------ Records shown ------
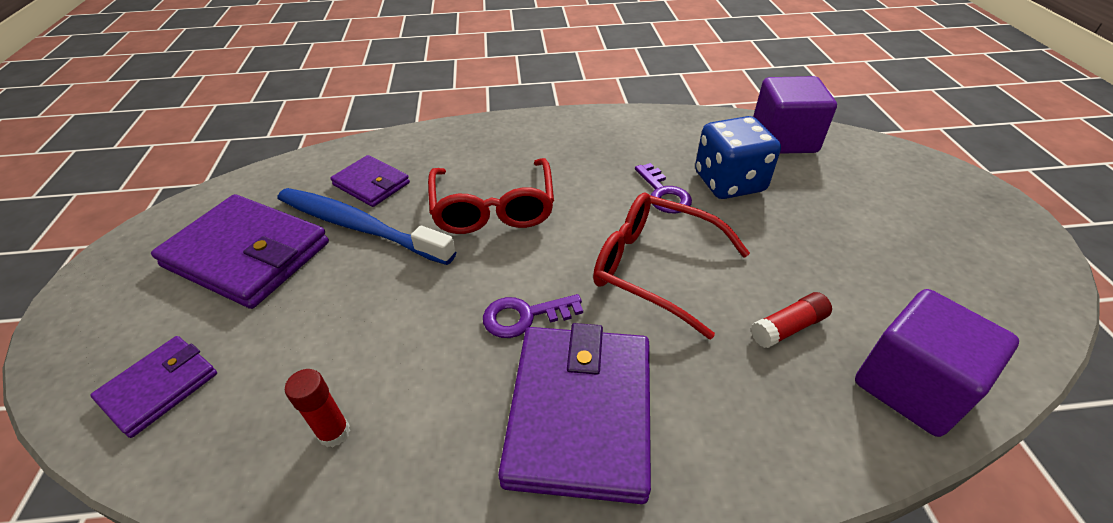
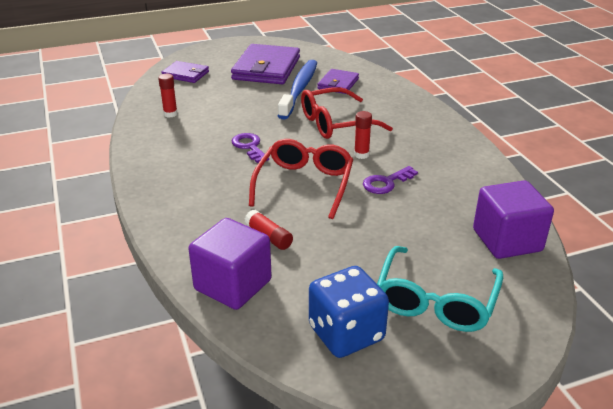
camera: 75 degrees right, 10 degrees down
(580, 413) = (191, 170): purple wallet -> none
(590, 201) = (361, 155): none -> red glue stick
(729, 182) = (418, 211): blue dice -> blue dice (346, 333)
(895, 206) = (436, 300): none -> turquoise glasses

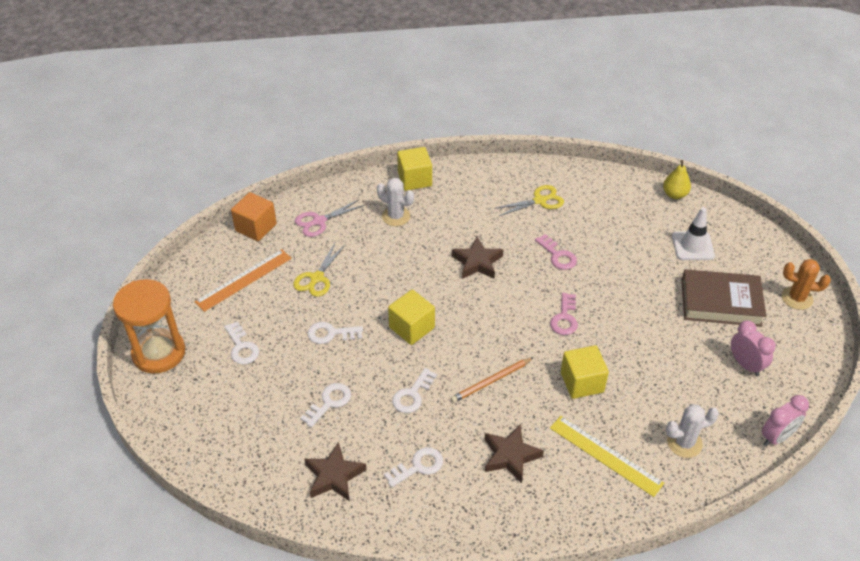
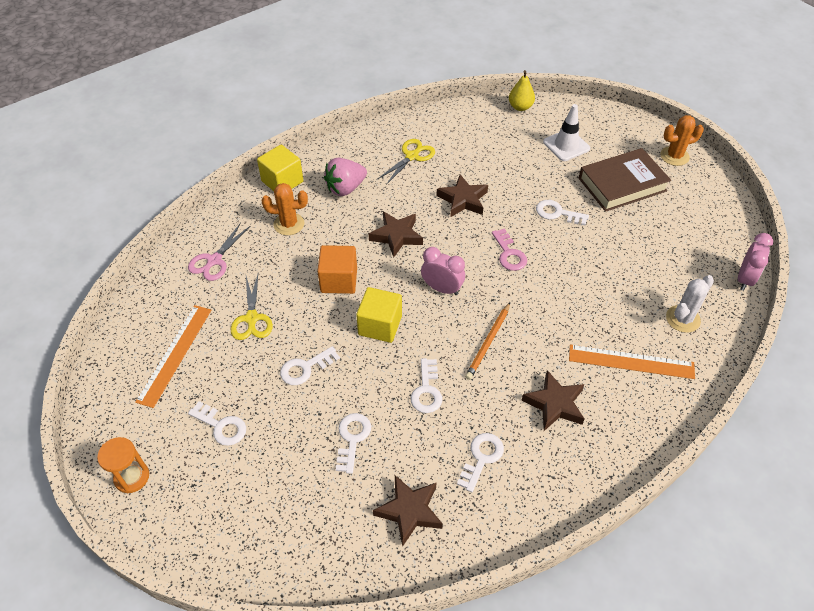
camera: 30 degrees left, 5 degrees up
(159, 353) = (132, 477): orange hourglass -> orange hourglass, size x0.54
(256, 227) = (150, 294): orange cube -> orange cube (339, 280)
(396, 216) = (289, 224): white cactus -> orange cactus
(463, 205) = (345, 188): none -> pink strawberry
(558, 255) = (463, 200): pink key -> brown star
(582, 382) = (565, 305): yellow cube -> none
(605, 455) = (631, 362): yellow ruler -> orange ruler
(636, 302) = (557, 213): none -> white key
(745, 365) = (678, 229): pink clock -> pink clock (442, 288)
------
## Your task
Working from the entries above, please transcribe only the lines from the line with "(590, 201) = (361, 155): none" through the line with "(582, 382) = (565, 305): yellow cube -> none", exactly, with both end lines and without pictures.

## Output of the task
(590, 201) = (361, 155): none -> red glue stick
(729, 182) = (418, 211): blue dice -> blue dice (346, 333)
(895, 206) = (436, 300): none -> turquoise glasses

camera: 30 degrees left, 5 degrees up
(159, 353) = (132, 477): orange hourglass -> orange hourglass, size x0.54
(256, 227) = (150, 294): orange cube -> orange cube (339, 280)
(396, 216) = (289, 224): white cactus -> orange cactus
(463, 205) = (345, 188): none -> pink strawberry
(558, 255) = (463, 200): pink key -> brown star
(582, 382) = (565, 305): yellow cube -> none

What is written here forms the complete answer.